• _ASSIGNMENT_: Sort through the material below and copy each line with "mouse".

• _DATASET RECORDS_:
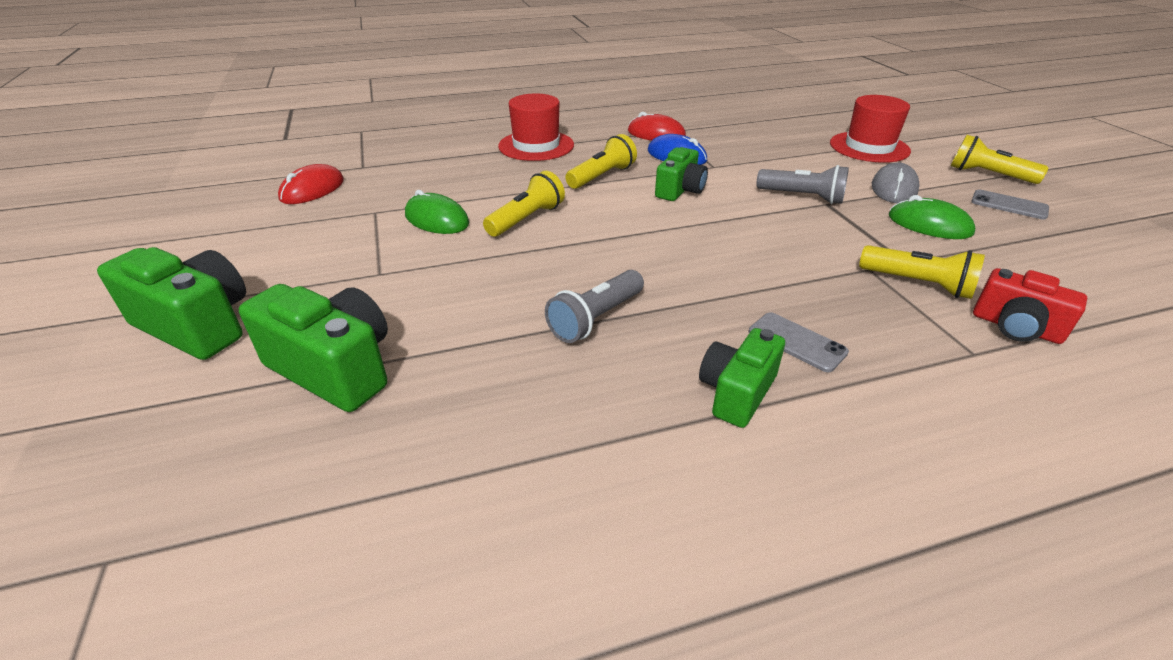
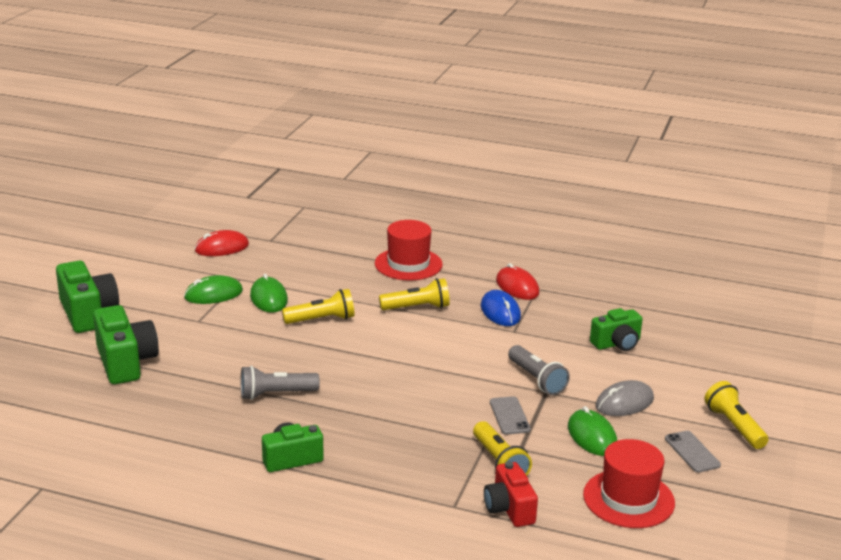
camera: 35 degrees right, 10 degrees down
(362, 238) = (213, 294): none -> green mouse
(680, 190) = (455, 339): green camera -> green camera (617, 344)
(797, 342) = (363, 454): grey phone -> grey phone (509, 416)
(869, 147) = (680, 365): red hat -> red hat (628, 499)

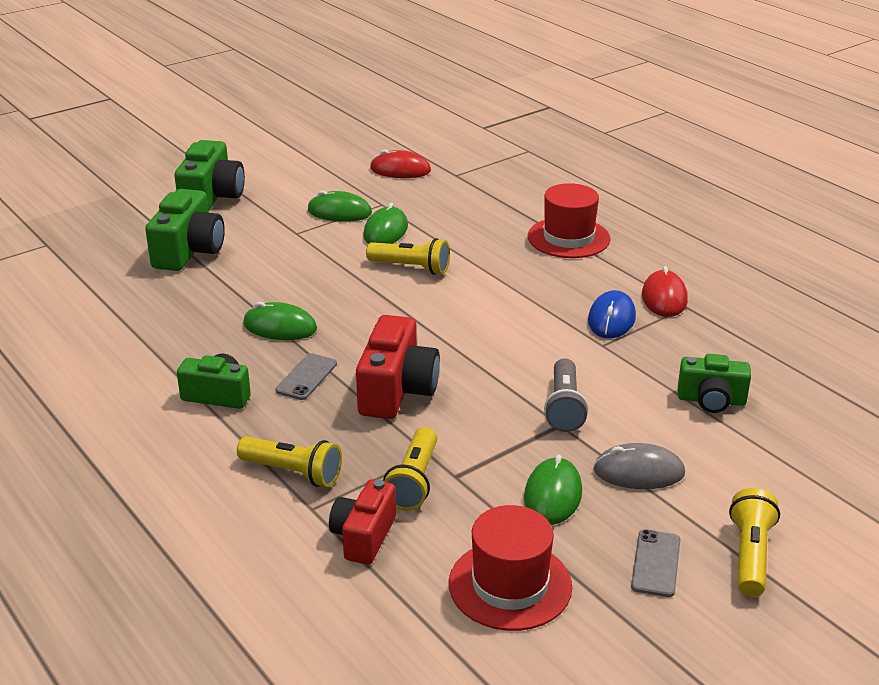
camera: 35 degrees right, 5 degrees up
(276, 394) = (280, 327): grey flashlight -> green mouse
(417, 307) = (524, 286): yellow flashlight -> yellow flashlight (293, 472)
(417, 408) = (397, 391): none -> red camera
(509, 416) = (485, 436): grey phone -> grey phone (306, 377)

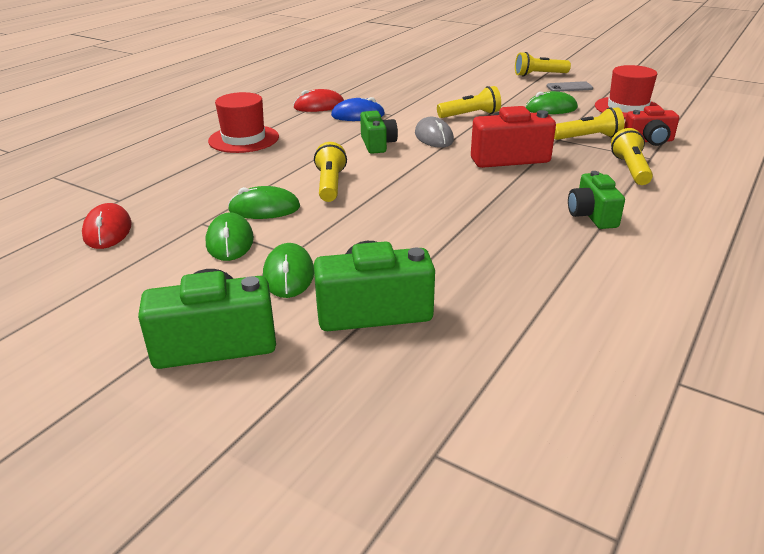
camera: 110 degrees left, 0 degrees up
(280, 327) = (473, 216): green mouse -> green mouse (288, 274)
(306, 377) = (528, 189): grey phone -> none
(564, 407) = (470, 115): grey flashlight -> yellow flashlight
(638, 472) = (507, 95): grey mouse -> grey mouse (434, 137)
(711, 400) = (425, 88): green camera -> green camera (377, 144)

• _SOLUTION TO THIS TASK_:
(362, 238) = (213, 294): none -> green mouse
(276, 394) = (280, 327): grey flashlight -> green mouse
(280, 327) = (473, 216): green mouse -> green mouse (288, 274)
(638, 472) = (507, 95): grey mouse -> grey mouse (434, 137)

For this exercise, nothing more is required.